* Task objective:
First find the line with "red arrow: (50, 45)" in the entries below, then set down exactly every line through the line with "blue square: (100, 84)", that line included.

* Records supplied:
· · · · ·
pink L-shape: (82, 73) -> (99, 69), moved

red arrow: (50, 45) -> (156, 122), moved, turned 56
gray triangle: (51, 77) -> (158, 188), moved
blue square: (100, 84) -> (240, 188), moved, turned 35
· · · · ·
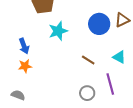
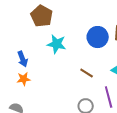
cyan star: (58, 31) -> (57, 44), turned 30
· · · · ·
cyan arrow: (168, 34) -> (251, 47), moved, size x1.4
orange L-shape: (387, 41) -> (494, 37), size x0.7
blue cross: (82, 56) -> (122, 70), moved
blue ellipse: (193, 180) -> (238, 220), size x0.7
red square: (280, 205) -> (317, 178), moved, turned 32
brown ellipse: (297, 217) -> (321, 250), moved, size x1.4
· · · · ·
* Exercise solution:
red arrow: (50, 45) -> (156, 122), moved, turned 56
gray triangle: (51, 77) -> (158, 188), moved
blue square: (100, 84) -> (240, 188), moved, turned 35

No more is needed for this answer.